### ACTION ITEM
Only the lines below starting at the one containing "green ellipse: (319, 171)" and ending at the one containing "yellow pentagon: (827, 675)" belong in the answer, each copied exactly.

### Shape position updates
----------
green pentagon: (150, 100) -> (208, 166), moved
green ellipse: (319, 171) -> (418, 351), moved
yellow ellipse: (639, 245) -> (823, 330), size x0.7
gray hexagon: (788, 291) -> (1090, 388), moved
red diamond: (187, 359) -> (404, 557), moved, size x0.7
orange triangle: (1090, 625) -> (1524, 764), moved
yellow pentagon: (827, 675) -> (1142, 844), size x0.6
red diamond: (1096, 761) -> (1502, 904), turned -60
----------
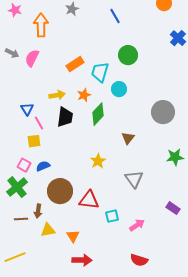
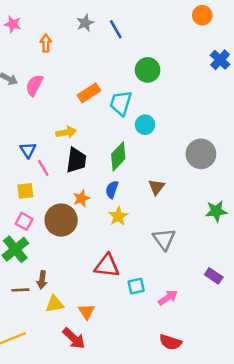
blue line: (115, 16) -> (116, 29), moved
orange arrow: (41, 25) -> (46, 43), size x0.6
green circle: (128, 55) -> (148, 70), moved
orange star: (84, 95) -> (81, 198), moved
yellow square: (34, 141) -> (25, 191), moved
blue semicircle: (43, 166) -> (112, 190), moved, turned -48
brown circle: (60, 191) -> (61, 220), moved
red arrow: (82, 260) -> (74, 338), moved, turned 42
----------
### ANSWER TO THIS EXERCISE
green ellipse: (319, 171) -> (418, 351), moved
yellow ellipse: (639, 245) -> (823, 330), size x0.7
gray hexagon: (788, 291) -> (1090, 388), moved
red diamond: (187, 359) -> (404, 557), moved, size x0.7
orange triangle: (1090, 625) -> (1524, 764), moved
yellow pentagon: (827, 675) -> (1142, 844), size x0.6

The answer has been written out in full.